Task description — The line containing "U6 pin out: RECT -> BUF" and every line after it through the end of the records: return those exactly, and nothing more.

Records supplied —
__________________________________________________

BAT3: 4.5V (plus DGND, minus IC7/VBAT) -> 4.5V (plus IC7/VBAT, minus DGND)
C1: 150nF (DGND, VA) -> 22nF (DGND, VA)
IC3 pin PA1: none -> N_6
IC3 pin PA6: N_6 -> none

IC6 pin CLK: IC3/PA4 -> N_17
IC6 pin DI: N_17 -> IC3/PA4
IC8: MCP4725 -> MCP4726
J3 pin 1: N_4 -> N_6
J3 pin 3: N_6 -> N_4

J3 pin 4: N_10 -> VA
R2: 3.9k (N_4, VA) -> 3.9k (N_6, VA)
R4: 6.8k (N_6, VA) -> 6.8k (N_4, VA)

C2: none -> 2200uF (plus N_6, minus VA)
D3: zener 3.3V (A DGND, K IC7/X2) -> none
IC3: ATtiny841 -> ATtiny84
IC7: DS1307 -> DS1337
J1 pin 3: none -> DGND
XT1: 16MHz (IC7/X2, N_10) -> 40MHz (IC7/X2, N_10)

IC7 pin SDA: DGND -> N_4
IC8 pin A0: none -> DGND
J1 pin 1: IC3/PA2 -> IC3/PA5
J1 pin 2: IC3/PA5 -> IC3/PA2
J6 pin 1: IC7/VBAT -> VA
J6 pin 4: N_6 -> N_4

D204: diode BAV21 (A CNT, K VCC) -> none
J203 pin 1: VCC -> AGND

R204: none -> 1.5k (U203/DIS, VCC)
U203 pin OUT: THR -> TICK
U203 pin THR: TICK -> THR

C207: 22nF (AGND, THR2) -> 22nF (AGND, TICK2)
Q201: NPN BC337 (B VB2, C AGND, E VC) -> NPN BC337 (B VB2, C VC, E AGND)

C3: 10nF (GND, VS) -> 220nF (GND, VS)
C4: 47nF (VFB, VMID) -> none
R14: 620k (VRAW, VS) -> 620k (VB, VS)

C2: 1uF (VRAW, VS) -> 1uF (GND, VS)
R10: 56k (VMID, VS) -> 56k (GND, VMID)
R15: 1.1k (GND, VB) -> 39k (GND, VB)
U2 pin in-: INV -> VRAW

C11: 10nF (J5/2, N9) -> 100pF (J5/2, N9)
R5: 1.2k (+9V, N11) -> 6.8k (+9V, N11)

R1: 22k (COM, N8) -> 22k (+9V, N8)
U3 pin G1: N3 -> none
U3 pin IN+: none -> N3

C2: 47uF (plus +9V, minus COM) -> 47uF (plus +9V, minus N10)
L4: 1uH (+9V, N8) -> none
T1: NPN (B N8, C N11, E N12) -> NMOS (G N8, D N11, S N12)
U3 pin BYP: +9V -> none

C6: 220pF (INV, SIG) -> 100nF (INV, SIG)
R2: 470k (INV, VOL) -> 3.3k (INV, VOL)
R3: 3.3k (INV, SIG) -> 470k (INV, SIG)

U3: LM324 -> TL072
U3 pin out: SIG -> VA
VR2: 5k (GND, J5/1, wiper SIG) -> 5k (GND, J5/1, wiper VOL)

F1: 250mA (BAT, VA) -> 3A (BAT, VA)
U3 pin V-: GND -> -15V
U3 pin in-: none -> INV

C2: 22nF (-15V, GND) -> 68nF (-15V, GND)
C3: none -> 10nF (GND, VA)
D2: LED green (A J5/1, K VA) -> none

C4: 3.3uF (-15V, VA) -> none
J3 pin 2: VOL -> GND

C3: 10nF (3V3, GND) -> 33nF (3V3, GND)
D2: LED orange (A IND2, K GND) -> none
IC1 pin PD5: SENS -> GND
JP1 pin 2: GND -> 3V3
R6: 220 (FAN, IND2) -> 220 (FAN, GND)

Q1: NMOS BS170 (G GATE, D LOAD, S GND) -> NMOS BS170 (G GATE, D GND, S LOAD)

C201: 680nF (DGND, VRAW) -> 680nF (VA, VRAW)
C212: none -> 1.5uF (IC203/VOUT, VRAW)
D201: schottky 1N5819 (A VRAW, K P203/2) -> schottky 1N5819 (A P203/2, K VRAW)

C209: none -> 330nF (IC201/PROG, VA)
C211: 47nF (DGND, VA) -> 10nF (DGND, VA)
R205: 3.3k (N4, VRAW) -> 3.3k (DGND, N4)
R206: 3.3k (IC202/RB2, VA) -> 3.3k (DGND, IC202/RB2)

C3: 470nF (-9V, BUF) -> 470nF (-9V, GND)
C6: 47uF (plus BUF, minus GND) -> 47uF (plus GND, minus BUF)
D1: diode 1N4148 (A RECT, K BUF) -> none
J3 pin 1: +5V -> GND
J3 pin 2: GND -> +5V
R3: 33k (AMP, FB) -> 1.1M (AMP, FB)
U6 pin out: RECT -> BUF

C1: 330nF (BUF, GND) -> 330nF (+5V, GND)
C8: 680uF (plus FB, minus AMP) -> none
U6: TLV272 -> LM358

__________________________________________________

Exercise solution —
U6 pin out: RECT -> BUF

C1: 330nF (BUF, GND) -> 330nF (+5V, GND)
C8: 680uF (plus FB, minus AMP) -> none
U6: TLV272 -> LM358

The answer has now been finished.